Dataset extract START
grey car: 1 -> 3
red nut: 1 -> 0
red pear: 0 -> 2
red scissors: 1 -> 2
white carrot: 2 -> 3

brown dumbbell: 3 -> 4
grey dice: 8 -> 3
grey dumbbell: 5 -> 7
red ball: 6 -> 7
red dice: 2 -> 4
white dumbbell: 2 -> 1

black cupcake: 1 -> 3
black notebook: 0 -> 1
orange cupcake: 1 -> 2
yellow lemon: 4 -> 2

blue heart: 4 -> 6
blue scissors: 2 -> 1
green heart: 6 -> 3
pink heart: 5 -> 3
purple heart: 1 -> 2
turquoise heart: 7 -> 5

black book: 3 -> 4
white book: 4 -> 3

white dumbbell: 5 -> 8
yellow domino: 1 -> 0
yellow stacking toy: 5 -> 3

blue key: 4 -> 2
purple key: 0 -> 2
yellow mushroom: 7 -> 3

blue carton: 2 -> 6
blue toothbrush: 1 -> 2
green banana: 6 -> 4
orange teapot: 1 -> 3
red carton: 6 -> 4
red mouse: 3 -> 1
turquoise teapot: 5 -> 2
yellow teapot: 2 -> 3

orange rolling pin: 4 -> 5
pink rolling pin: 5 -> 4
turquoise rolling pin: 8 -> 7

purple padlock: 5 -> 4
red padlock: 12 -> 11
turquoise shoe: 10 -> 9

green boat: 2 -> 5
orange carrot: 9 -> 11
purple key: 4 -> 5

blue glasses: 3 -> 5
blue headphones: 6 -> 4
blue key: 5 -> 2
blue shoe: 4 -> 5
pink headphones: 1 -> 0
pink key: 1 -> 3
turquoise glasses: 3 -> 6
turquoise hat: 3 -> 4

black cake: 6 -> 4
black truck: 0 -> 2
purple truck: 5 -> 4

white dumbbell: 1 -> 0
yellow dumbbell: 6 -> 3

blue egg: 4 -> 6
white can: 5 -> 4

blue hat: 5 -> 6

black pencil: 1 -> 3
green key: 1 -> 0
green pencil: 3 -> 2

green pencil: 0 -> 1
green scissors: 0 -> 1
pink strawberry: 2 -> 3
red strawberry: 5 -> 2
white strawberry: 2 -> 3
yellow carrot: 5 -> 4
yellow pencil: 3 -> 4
Dataset extract END
Goal of the exercise: Line by line, reproduce the data above exactly.

Result:
grey car: 1 -> 3
red nut: 1 -> 0
red pear: 0 -> 2
red scissors: 1 -> 2
white carrot: 2 -> 3

brown dumbbell: 3 -> 4
grey dice: 8 -> 3
grey dumbbell: 5 -> 7
red ball: 6 -> 7
red dice: 2 -> 4
white dumbbell: 2 -> 1

black cupcake: 1 -> 3
black notebook: 0 -> 1
orange cupcake: 1 -> 2
yellow lemon: 4 -> 2

blue heart: 4 -> 6
blue scissors: 2 -> 1
green heart: 6 -> 3
pink heart: 5 -> 3
purple heart: 1 -> 2
turquoise heart: 7 -> 5

black book: 3 -> 4
white book: 4 -> 3

white dumbbell: 5 -> 8
yellow domino: 1 -> 0
yellow stacking toy: 5 -> 3

blue key: 4 -> 2
purple key: 0 -> 2
yellow mushroom: 7 -> 3

blue carton: 2 -> 6
blue toothbrush: 1 -> 2
green banana: 6 -> 4
orange teapot: 1 -> 3
red carton: 6 -> 4
red mouse: 3 -> 1
turquoise teapot: 5 -> 2
yellow teapot: 2 -> 3

orange rolling pin: 4 -> 5
pink rolling pin: 5 -> 4
turquoise rolling pin: 8 -> 7

purple padlock: 5 -> 4
red padlock: 12 -> 11
turquoise shoe: 10 -> 9

green boat: 2 -> 5
orange carrot: 9 -> 11
purple key: 4 -> 5

blue glasses: 3 -> 5
blue headphones: 6 -> 4
blue key: 5 -> 2
blue shoe: 4 -> 5
pink headphones: 1 -> 0
pink key: 1 -> 3
turquoise glasses: 3 -> 6
turquoise hat: 3 -> 4

black cake: 6 -> 4
black truck: 0 -> 2
purple truck: 5 -> 4

white dumbbell: 1 -> 0
yellow dumbbell: 6 -> 3

blue egg: 4 -> 6
white can: 5 -> 4

blue hat: 5 -> 6

black pencil: 1 -> 3
green key: 1 -> 0
green pencil: 3 -> 2

green pencil: 0 -> 1
green scissors: 0 -> 1
pink strawberry: 2 -> 3
red strawberry: 5 -> 2
white strawberry: 2 -> 3
yellow carrot: 5 -> 4
yellow pencil: 3 -> 4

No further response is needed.